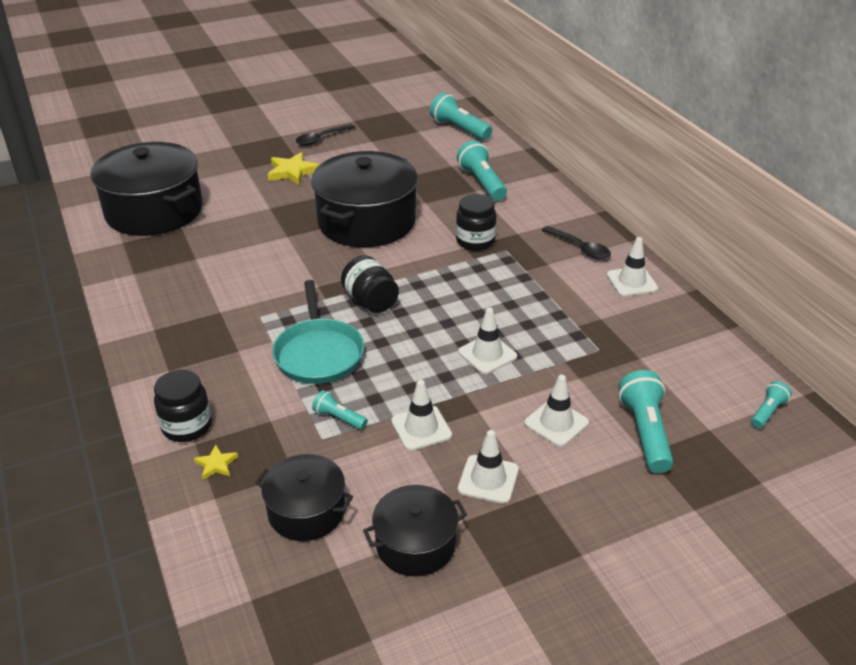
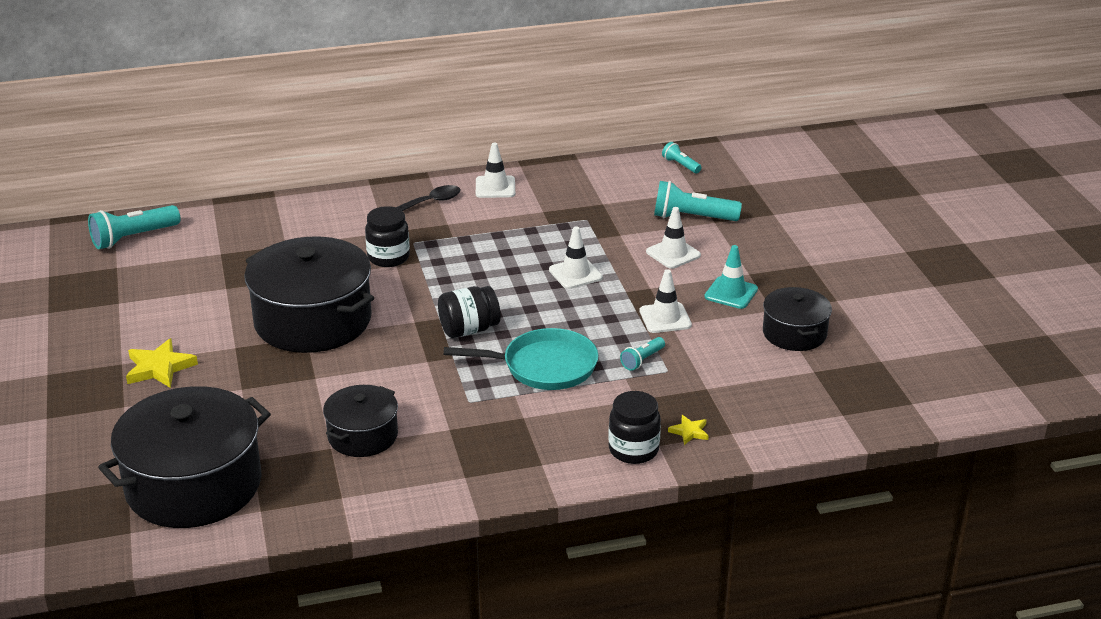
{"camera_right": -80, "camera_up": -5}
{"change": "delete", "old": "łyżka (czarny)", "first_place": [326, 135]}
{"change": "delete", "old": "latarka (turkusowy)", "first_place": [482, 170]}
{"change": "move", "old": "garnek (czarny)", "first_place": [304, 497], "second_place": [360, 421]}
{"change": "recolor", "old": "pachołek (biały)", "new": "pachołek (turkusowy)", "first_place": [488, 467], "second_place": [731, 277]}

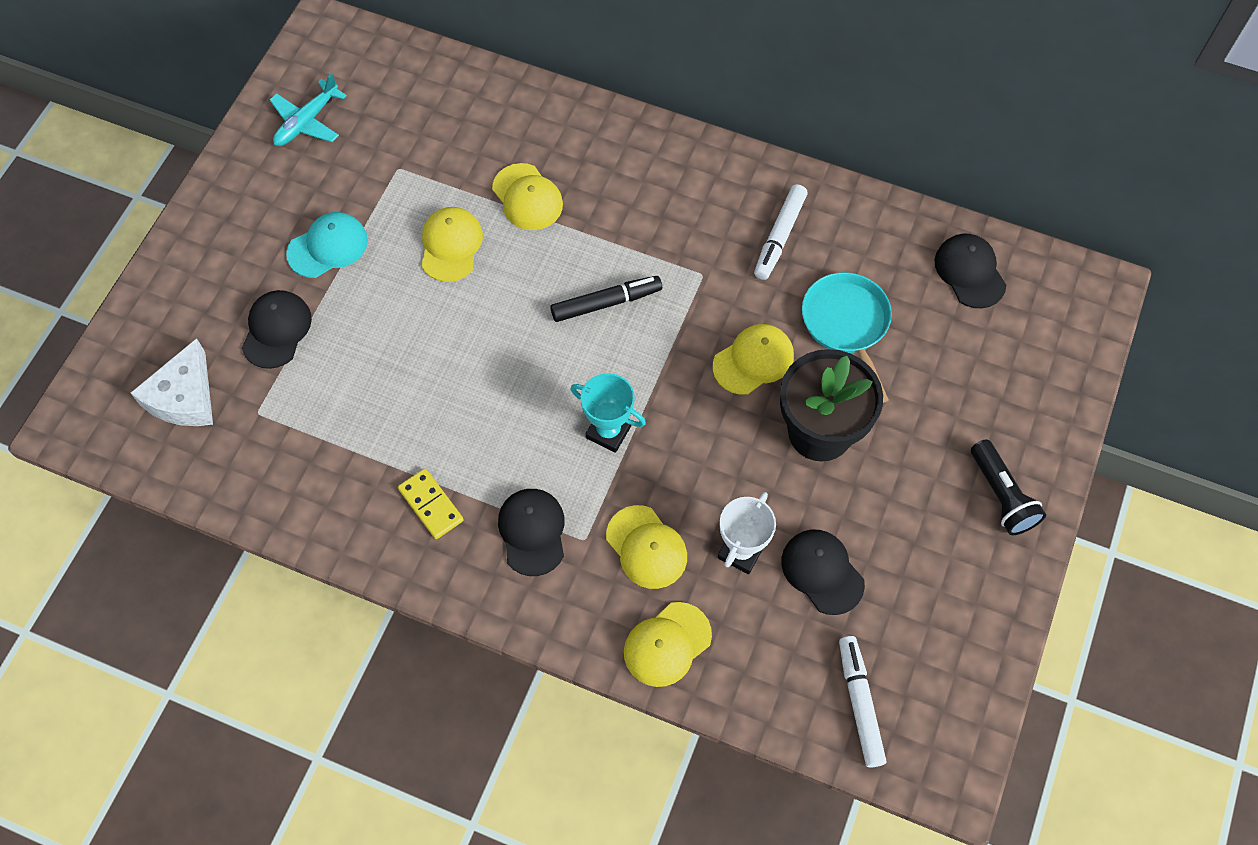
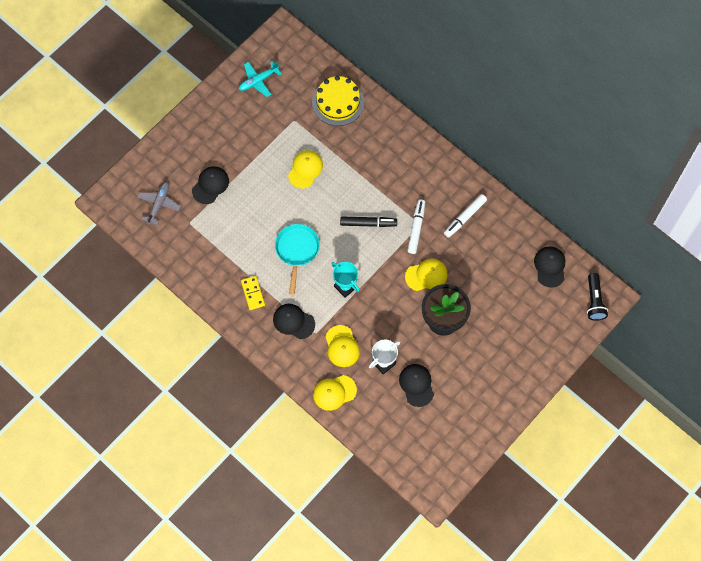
{"camera_right": 20, "camera_up": 5}
{"change": "delete", "old": "czapka (turkusowy)", "first_place": [327, 245]}
{"change": "delete", "old": "czapka (żółty)", "first_place": [527, 196]}
{"change": "insert", "new": "tort (żółty)", "second_place": [338, 101]}
{"change": "move", "old": "patelnia (turkusowy)", "first_place": [847, 337], "second_place": [297, 259]}
{"change": "move", "old": "flamaster (biały)", "first_place": [862, 702], "second_place": [416, 226]}
{"change": "move", "old": "latarka (czarny)", "first_place": [1008, 487], "second_place": [597, 297]}
{"change": "replace", "old": "ser (biały)", "new": "samolot (szary)", "first_place": [172, 382], "second_place": [159, 203]}
{"change": "rotate", "old": "czapka (czarny)", "first_place": [531, 532], "second_place": [294, 321], "degrees": -75}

============================================================

Repeat the data above exactly; images are not part of the copy.

### Written reply
{"camera_right": -80, "camera_up": -5}
{"change": "delete", "old": "łyżka (czarny)", "first_place": [326, 135]}
{"change": "delete", "old": "latarka (turkusowy)", "first_place": [482, 170]}
{"change": "move", "old": "garnek (czarny)", "first_place": [304, 497], "second_place": [360, 421]}
{"change": "recolor", "old": "pachołek (biały)", "new": "pachołek (turkusowy)", "first_place": [488, 467], "second_place": [731, 277]}

{"camera_right": 20, "camera_up": 5}
{"change": "delete", "old": "czapka (turkusowy)", "first_place": [327, 245]}
{"change": "delete", "old": "czapka (żółty)", "first_place": [527, 196]}
{"change": "insert", "new": "tort (żółty)", "second_place": [338, 101]}
{"change": "move", "old": "patelnia (turkusowy)", "first_place": [847, 337], "second_place": [297, 259]}
{"change": "move", "old": "flamaster (biały)", "first_place": [862, 702], "second_place": [416, 226]}
{"change": "move", "old": "latarka (czarny)", "first_place": [1008, 487], "second_place": [597, 297]}
{"change": "replace", "old": "ser (biały)", "new": "samolot (szary)", "first_place": [172, 382], "second_place": [159, 203]}
{"change": "rotate", "old": "czapka (czarny)", "first_place": [531, 532], "second_place": [294, 321], "degrees": -75}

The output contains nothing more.